▶ **Your assignment**: Look through the data below for the line with "C203: 100nF (0V, 3V3) -> 100nF (0V, N_18)" and the line with "C203: 2200uF (plus", then output those two and all lines in between, exactly as written.

▶ **Data to process**:
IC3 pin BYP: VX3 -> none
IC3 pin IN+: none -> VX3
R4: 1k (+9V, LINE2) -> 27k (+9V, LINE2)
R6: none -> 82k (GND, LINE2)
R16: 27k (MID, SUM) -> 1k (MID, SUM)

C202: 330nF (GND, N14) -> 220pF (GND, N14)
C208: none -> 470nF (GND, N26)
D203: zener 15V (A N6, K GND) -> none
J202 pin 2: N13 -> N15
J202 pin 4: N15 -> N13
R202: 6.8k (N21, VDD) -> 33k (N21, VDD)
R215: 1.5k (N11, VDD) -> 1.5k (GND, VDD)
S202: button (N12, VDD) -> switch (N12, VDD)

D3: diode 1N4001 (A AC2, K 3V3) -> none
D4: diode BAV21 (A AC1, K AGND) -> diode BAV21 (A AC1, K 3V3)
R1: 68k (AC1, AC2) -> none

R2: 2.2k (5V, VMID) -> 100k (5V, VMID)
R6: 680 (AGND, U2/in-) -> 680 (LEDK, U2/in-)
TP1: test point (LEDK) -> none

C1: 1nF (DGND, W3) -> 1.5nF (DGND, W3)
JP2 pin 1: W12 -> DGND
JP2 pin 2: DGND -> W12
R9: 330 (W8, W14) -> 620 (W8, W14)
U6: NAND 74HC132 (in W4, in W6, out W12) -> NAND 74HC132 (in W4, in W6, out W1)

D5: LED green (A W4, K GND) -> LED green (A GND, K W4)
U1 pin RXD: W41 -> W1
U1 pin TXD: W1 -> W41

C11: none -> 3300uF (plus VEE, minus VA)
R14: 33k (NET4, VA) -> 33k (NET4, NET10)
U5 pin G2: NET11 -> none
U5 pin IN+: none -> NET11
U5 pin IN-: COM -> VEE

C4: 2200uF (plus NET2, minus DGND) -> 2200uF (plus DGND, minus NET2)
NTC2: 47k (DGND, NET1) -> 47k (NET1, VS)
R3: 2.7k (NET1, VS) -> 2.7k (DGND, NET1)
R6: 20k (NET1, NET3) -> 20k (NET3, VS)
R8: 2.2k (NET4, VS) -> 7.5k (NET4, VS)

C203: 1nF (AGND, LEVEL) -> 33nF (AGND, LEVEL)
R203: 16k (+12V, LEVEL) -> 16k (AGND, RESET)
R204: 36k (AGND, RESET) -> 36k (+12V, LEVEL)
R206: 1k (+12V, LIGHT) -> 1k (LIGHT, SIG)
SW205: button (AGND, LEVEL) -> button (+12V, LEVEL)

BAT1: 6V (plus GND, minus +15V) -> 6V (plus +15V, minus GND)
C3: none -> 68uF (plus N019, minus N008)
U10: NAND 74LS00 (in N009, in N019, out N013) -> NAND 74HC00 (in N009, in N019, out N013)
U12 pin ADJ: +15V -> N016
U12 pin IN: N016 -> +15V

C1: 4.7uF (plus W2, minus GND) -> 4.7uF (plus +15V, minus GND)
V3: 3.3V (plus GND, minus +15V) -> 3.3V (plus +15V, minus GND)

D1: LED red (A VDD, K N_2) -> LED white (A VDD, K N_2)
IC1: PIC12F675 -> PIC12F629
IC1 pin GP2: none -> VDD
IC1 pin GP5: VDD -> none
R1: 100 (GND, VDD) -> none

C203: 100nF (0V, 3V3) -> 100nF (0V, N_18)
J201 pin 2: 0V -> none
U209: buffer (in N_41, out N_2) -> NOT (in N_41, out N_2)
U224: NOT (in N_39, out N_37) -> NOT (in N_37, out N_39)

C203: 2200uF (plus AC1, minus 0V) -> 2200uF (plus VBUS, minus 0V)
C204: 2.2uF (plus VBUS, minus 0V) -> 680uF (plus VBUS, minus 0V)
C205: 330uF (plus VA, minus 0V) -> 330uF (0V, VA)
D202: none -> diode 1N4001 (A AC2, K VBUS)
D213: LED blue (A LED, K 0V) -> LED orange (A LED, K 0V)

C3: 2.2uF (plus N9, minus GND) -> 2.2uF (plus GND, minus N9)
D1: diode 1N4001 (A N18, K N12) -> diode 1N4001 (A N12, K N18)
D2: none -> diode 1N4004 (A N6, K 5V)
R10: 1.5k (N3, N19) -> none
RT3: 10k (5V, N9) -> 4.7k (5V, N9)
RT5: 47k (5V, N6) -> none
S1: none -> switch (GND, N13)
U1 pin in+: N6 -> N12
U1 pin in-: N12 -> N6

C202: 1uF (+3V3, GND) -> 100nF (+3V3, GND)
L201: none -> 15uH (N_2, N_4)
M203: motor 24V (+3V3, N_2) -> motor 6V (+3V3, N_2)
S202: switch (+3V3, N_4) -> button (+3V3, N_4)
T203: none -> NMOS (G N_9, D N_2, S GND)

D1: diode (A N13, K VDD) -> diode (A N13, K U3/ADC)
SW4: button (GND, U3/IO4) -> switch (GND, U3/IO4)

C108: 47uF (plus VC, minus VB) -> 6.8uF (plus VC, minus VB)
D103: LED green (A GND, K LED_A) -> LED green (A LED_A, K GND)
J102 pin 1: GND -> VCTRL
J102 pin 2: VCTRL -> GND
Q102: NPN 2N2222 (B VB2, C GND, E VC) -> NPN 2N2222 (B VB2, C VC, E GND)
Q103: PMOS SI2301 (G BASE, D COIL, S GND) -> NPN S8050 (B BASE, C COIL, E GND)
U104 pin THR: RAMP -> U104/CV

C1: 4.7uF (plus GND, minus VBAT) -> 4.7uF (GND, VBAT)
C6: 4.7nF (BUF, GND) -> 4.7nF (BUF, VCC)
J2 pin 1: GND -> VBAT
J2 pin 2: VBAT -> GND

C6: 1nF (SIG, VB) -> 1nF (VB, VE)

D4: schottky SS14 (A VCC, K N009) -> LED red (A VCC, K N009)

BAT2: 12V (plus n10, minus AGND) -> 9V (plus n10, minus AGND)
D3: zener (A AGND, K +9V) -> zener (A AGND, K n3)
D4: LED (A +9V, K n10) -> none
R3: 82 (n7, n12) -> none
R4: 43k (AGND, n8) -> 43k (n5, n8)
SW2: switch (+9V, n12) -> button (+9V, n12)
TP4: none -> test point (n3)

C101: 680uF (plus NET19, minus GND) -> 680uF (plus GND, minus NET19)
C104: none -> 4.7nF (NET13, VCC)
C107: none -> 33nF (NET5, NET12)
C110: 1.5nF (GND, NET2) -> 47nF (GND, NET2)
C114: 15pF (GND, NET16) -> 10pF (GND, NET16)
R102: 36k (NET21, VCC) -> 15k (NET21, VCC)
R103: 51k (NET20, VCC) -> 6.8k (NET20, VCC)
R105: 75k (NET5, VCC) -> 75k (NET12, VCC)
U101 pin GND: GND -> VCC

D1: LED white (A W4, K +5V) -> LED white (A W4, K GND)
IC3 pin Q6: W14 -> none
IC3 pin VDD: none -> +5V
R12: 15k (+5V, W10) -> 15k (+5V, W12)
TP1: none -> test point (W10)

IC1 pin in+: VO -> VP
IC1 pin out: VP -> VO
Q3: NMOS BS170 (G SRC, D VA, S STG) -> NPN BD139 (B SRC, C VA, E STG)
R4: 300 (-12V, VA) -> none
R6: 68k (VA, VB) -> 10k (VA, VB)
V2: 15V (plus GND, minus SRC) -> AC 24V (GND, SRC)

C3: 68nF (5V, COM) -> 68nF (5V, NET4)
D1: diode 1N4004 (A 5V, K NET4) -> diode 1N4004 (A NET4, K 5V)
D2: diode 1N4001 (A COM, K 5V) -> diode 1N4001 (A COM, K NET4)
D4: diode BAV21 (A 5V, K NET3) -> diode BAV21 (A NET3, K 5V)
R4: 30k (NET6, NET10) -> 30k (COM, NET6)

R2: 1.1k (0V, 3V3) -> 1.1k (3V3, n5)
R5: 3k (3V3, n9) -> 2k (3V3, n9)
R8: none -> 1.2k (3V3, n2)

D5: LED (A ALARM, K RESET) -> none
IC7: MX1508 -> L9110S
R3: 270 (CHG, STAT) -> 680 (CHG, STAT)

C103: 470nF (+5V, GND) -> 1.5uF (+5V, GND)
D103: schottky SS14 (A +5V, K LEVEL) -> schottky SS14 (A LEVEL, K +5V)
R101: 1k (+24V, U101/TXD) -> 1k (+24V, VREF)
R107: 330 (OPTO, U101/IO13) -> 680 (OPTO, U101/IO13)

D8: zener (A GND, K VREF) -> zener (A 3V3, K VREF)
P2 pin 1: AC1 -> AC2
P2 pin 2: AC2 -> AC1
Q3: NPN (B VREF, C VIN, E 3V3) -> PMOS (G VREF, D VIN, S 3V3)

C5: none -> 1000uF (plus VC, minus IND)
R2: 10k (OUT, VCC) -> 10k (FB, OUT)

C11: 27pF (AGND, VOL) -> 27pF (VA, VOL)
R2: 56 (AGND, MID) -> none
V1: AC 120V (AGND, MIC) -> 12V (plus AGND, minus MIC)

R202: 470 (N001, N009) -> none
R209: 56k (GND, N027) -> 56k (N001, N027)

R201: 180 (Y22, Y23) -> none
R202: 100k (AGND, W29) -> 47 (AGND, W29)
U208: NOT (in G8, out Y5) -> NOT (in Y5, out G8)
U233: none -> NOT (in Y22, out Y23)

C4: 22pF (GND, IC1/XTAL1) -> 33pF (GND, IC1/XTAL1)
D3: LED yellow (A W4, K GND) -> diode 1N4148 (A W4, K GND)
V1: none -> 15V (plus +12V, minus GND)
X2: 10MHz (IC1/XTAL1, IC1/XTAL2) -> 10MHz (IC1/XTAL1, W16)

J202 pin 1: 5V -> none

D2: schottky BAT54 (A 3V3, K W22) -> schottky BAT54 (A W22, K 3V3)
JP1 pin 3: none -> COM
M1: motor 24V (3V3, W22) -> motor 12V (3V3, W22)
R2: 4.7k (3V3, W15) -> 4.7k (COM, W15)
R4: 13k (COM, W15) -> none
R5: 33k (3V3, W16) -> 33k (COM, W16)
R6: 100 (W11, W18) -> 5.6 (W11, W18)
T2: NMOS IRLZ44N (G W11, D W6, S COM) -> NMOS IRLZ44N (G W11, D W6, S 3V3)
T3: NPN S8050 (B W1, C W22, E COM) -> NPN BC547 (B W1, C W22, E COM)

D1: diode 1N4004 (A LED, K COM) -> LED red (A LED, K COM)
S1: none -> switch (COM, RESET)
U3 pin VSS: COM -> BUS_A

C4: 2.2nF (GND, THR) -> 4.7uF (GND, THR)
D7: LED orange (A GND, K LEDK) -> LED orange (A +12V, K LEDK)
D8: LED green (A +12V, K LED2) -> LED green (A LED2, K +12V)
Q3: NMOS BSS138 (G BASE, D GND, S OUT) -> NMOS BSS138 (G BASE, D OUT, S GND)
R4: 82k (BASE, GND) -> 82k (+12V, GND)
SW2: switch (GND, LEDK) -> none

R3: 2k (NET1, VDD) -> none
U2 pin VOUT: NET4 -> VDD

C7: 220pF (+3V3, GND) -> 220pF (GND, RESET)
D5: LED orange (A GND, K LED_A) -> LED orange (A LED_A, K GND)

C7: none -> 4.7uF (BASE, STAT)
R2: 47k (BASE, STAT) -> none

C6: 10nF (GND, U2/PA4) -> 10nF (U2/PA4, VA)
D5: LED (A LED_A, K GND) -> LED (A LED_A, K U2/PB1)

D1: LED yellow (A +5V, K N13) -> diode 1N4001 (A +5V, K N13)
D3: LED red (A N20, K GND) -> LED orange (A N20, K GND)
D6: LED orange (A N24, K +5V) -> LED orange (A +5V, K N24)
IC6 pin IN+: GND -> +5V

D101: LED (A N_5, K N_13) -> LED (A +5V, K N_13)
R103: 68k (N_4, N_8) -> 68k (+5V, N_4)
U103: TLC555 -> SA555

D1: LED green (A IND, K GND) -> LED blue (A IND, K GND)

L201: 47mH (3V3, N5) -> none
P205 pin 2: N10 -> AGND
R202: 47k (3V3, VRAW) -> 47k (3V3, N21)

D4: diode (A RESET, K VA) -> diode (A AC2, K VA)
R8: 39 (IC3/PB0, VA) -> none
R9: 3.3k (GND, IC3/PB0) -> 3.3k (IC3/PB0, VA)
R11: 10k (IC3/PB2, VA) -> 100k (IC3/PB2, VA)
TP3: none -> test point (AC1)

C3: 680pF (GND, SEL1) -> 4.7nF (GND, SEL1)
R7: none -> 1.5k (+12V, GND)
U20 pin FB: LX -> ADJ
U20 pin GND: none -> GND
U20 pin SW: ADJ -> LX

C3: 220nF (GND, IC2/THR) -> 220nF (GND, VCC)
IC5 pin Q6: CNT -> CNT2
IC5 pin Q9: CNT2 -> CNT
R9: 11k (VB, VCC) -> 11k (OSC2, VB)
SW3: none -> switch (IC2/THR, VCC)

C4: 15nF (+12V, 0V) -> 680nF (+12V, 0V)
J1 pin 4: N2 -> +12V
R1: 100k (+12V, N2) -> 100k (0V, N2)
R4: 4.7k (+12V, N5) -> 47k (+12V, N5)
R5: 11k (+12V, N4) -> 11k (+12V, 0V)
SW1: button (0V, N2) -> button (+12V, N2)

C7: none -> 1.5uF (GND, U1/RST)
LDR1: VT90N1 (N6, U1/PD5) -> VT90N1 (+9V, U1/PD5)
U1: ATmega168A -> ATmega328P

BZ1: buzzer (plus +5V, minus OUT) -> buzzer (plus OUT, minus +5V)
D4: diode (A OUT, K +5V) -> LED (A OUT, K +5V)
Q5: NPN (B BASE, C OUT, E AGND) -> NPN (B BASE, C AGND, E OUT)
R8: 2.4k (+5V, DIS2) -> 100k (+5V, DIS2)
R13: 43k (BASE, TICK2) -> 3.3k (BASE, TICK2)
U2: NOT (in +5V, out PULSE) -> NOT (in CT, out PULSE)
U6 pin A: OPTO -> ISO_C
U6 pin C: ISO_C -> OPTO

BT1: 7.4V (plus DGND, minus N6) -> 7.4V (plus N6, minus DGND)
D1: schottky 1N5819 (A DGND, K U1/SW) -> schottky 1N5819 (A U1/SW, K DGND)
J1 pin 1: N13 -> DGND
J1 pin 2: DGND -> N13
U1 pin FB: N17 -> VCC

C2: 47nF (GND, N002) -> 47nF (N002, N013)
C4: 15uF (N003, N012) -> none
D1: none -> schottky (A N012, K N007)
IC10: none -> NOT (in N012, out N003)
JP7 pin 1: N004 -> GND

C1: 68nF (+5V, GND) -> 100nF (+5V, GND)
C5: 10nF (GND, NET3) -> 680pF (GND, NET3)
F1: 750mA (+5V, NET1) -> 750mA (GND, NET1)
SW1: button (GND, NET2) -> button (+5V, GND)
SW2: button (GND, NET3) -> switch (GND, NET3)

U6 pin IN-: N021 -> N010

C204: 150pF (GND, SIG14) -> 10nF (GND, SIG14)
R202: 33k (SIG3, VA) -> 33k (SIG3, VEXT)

▶ **Solution for this exercise**:
C203: 100nF (0V, 3V3) -> 100nF (0V, N_18)
J201 pin 2: 0V -> none
U209: buffer (in N_41, out N_2) -> NOT (in N_41, out N_2)
U224: NOT (in N_39, out N_37) -> NOT (in N_37, out N_39)

C203: 2200uF (plus AC1, minus 0V) -> 2200uF (plus VBUS, minus 0V)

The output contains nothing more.